─── Data

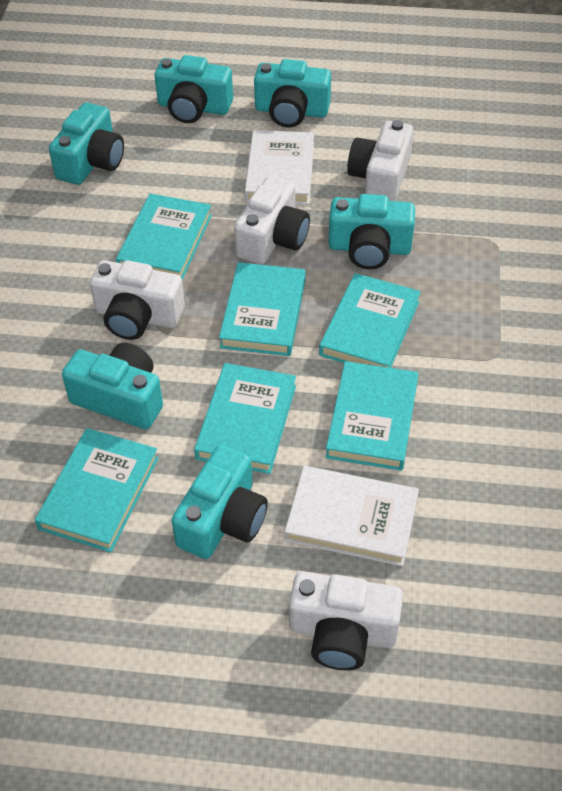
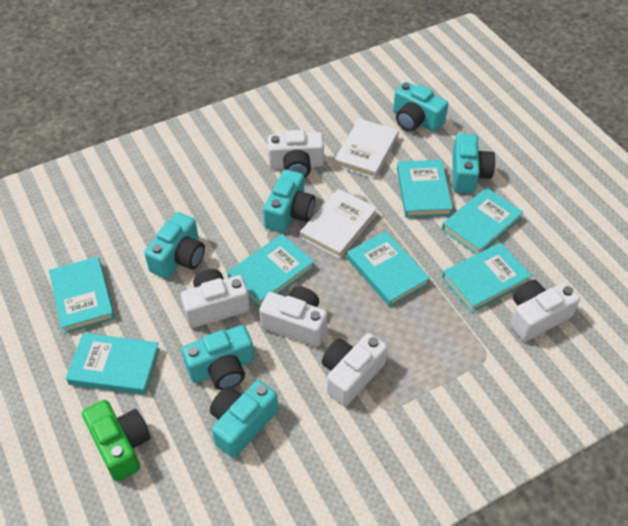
green camera: 0 -> 1
turquoise book: 6 -> 7
white camera: 4 -> 5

──────

### Your objective
Write the listing out again in full and unchanged, minus any pictures.

### Solved problem
green camera: 0 -> 1
turquoise book: 6 -> 7
white camera: 4 -> 5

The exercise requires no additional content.